> **EXERCISE DIRECTIONS**
The response should consist of the records that follow, repeated exactly.

--- START ---

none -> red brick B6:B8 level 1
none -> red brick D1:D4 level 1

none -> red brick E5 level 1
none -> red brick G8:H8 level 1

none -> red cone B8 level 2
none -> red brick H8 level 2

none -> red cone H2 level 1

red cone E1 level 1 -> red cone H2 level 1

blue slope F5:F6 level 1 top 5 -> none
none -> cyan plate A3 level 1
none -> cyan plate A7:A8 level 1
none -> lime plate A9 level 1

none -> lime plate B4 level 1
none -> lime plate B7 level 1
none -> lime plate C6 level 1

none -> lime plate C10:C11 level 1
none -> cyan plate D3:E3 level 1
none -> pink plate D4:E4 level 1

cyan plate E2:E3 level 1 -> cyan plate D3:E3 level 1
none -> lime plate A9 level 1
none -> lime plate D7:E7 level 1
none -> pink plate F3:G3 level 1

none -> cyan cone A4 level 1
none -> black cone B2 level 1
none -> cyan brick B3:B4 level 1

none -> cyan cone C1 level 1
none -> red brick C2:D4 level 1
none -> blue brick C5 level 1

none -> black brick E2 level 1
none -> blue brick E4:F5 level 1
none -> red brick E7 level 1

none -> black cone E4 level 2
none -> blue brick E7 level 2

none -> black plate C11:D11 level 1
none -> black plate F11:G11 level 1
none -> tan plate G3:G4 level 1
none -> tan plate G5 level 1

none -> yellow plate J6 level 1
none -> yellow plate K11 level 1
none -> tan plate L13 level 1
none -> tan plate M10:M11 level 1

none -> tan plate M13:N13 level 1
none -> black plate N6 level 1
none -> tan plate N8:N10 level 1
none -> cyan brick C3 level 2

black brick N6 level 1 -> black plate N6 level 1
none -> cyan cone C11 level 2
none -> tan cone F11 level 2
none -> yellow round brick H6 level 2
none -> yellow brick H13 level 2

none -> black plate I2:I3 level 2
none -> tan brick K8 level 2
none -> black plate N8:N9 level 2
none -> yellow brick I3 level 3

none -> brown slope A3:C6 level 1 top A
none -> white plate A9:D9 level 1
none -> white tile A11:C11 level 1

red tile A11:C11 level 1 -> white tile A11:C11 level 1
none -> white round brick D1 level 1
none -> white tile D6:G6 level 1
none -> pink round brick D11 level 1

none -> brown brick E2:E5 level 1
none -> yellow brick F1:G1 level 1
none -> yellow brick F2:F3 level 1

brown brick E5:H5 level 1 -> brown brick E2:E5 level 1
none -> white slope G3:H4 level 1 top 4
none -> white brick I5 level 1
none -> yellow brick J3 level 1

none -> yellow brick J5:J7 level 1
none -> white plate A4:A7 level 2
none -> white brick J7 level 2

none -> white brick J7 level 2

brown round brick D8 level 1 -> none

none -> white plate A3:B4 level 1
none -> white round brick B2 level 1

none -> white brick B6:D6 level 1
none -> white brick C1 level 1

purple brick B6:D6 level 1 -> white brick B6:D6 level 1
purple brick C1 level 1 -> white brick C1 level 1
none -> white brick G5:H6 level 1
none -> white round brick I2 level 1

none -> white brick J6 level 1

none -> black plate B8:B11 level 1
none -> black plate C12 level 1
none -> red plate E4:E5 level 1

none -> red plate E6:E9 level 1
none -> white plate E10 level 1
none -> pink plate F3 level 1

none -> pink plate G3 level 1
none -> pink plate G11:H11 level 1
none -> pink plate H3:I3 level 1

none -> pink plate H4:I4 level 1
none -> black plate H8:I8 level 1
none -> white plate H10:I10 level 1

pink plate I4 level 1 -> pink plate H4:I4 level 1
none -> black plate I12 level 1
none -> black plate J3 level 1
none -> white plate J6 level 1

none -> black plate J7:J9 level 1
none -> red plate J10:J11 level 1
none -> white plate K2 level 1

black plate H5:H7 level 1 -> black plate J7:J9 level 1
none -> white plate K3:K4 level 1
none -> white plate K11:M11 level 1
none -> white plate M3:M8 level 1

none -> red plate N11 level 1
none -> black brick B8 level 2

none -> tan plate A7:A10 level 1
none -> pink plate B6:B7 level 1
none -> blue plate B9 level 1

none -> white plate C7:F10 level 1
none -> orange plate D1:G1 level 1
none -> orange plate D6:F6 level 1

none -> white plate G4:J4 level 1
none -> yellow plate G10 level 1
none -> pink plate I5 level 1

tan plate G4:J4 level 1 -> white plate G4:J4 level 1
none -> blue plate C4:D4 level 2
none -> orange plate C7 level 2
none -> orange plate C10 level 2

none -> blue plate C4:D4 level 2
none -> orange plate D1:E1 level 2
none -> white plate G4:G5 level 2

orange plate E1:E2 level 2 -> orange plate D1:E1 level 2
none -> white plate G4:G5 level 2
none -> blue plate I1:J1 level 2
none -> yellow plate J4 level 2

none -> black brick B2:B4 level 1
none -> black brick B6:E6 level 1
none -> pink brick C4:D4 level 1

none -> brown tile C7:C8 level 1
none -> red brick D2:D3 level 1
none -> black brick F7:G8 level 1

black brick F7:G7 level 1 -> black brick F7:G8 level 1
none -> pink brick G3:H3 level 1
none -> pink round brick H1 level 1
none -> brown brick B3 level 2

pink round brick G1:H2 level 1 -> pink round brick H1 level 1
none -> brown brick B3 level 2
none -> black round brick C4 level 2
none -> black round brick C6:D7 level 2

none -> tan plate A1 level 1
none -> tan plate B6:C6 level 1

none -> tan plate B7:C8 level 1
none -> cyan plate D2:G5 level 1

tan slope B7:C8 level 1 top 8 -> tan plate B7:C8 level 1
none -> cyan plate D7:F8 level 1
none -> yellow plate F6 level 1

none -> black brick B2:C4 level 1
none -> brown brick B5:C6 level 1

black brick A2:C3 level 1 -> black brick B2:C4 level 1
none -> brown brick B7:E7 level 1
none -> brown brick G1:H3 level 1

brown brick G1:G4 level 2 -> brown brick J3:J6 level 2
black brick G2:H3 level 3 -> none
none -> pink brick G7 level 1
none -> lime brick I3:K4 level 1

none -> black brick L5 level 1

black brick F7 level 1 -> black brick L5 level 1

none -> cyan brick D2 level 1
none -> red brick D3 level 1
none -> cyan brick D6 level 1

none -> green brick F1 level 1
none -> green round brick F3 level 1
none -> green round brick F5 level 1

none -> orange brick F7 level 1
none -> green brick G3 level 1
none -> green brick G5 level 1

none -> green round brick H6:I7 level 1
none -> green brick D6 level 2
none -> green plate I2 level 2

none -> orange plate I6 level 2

--- END ---

> **RESPONSE FOR THIS EXERCISE**
none -> red brick B6:B8 level 1
none -> red brick D1:D4 level 1

none -> red brick E5 level 1
none -> red brick G8:H8 level 1

none -> red cone B8 level 2
none -> red brick H8 level 2

none -> red cone H2 level 1

red cone E1 level 1 -> red cone H2 level 1

blue slope F5:F6 level 1 top 5 -> none
none -> cyan plate A3 level 1
none -> cyan plate A7:A8 level 1
none -> lime plate A9 level 1

none -> lime plate B4 level 1
none -> lime plate B7 level 1
none -> lime plate C6 level 1

none -> lime plate C10:C11 level 1
none -> cyan plate D3:E3 level 1
none -> pink plate D4:E4 level 1

cyan plate E2:E3 level 1 -> cyan plate D3:E3 level 1
none -> lime plate A9 level 1
none -> lime plate D7:E7 level 1
none -> pink plate F3:G3 level 1

none -> cyan cone A4 level 1
none -> black cone B2 level 1
none -> cyan brick B3:B4 level 1

none -> cyan cone C1 level 1
none -> red brick C2:D4 level 1
none -> blue brick C5 level 1

none -> black brick E2 level 1
none -> blue brick E4:F5 level 1
none -> red brick E7 level 1

none -> black cone E4 level 2
none -> blue brick E7 level 2

none -> black plate C11:D11 level 1
none -> black plate F11:G11 level 1
none -> tan plate G3:G4 level 1
none -> tan plate G5 level 1

none -> yellow plate J6 level 1
none -> yellow plate K11 level 1
none -> tan plate L13 level 1
none -> tan plate M10:M11 level 1

none -> tan plate M13:N13 level 1
none -> black plate N6 level 1
none -> tan plate N8:N10 level 1
none -> cyan brick C3 level 2

black brick N6 level 1 -> black plate N6 level 1
none -> cyan cone C11 level 2
none -> tan cone F11 level 2
none -> yellow round brick H6 level 2
none -> yellow brick H13 level 2

none -> black plate I2:I3 level 2
none -> tan brick K8 level 2
none -> black plate N8:N9 level 2
none -> yellow brick I3 level 3

none -> brown slope A3:C6 level 1 top A
none -> white plate A9:D9 level 1
none -> white tile A11:C11 level 1

red tile A11:C11 level 1 -> white tile A11:C11 level 1
none -> white round brick D1 level 1
none -> white tile D6:G6 level 1
none -> pink round brick D11 level 1

none -> brown brick E2:E5 level 1
none -> yellow brick F1:G1 level 1
none -> yellow brick F2:F3 level 1

brown brick E5:H5 level 1 -> brown brick E2:E5 level 1
none -> white slope G3:H4 level 1 top 4
none -> white brick I5 level 1
none -> yellow brick J3 level 1

none -> yellow brick J5:J7 level 1
none -> white plate A4:A7 level 2
none -> white brick J7 level 2

none -> white brick J7 level 2

brown round brick D8 level 1 -> none

none -> white plate A3:B4 level 1
none -> white round brick B2 level 1

none -> white brick B6:D6 level 1
none -> white brick C1 level 1

purple brick B6:D6 level 1 -> white brick B6:D6 level 1
purple brick C1 level 1 -> white brick C1 level 1
none -> white brick G5:H6 level 1
none -> white round brick I2 level 1

none -> white brick J6 level 1

none -> black plate B8:B11 level 1
none -> black plate C12 level 1
none -> red plate E4:E5 level 1

none -> red plate E6:E9 level 1
none -> white plate E10 level 1
none -> pink plate F3 level 1

none -> pink plate G3 level 1
none -> pink plate G11:H11 level 1
none -> pink plate H3:I3 level 1

none -> pink plate H4:I4 level 1
none -> black plate H8:I8 level 1
none -> white plate H10:I10 level 1

pink plate I4 level 1 -> pink plate H4:I4 level 1
none -> black plate I12 level 1
none -> black plate J3 level 1
none -> white plate J6 level 1

none -> black plate J7:J9 level 1
none -> red plate J10:J11 level 1
none -> white plate K2 level 1

black plate H5:H7 level 1 -> black plate J7:J9 level 1
none -> white plate K3:K4 level 1
none -> white plate K11:M11 level 1
none -> white plate M3:M8 level 1

none -> red plate N11 level 1
none -> black brick B8 level 2

none -> tan plate A7:A10 level 1
none -> pink plate B6:B7 level 1
none -> blue plate B9 level 1

none -> white plate C7:F10 level 1
none -> orange plate D1:G1 level 1
none -> orange plate D6:F6 level 1

none -> white plate G4:J4 level 1
none -> yellow plate G10 level 1
none -> pink plate I5 level 1

tan plate G4:J4 level 1 -> white plate G4:J4 level 1
none -> blue plate C4:D4 level 2
none -> orange plate C7 level 2
none -> orange plate C10 level 2

none -> blue plate C4:D4 level 2
none -> orange plate D1:E1 level 2
none -> white plate G4:G5 level 2

orange plate E1:E2 level 2 -> orange plate D1:E1 level 2
none -> white plate G4:G5 level 2
none -> blue plate I1:J1 level 2
none -> yellow plate J4 level 2

none -> black brick B2:B4 level 1
none -> black brick B6:E6 level 1
none -> pink brick C4:D4 level 1

none -> brown tile C7:C8 level 1
none -> red brick D2:D3 level 1
none -> black brick F7:G8 level 1

black brick F7:G7 level 1 -> black brick F7:G8 level 1
none -> pink brick G3:H3 level 1
none -> pink round brick H1 level 1
none -> brown brick B3 level 2

pink round brick G1:H2 level 1 -> pink round brick H1 level 1
none -> brown brick B3 level 2
none -> black round brick C4 level 2
none -> black round brick C6:D7 level 2

none -> tan plate A1 level 1
none -> tan plate B6:C6 level 1

none -> tan plate B7:C8 level 1
none -> cyan plate D2:G5 level 1

tan slope B7:C8 level 1 top 8 -> tan plate B7:C8 level 1
none -> cyan plate D7:F8 level 1
none -> yellow plate F6 level 1

none -> black brick B2:C4 level 1
none -> brown brick B5:C6 level 1

black brick A2:C3 level 1 -> black brick B2:C4 level 1
none -> brown brick B7:E7 level 1
none -> brown brick G1:H3 level 1

brown brick G1:G4 level 2 -> brown brick J3:J6 level 2
black brick G2:H3 level 3 -> none
none -> pink brick G7 level 1
none -> lime brick I3:K4 level 1

none -> black brick L5 level 1

black brick F7 level 1 -> black brick L5 level 1

none -> cyan brick D2 level 1
none -> red brick D3 level 1
none -> cyan brick D6 level 1

none -> green brick F1 level 1
none -> green round brick F3 level 1
none -> green round brick F5 level 1

none -> orange brick F7 level 1
none -> green brick G3 level 1
none -> green brick G5 level 1

none -> green round brick H6:I7 level 1
none -> green brick D6 level 2
none -> green plate I2 level 2

none -> orange plate I6 level 2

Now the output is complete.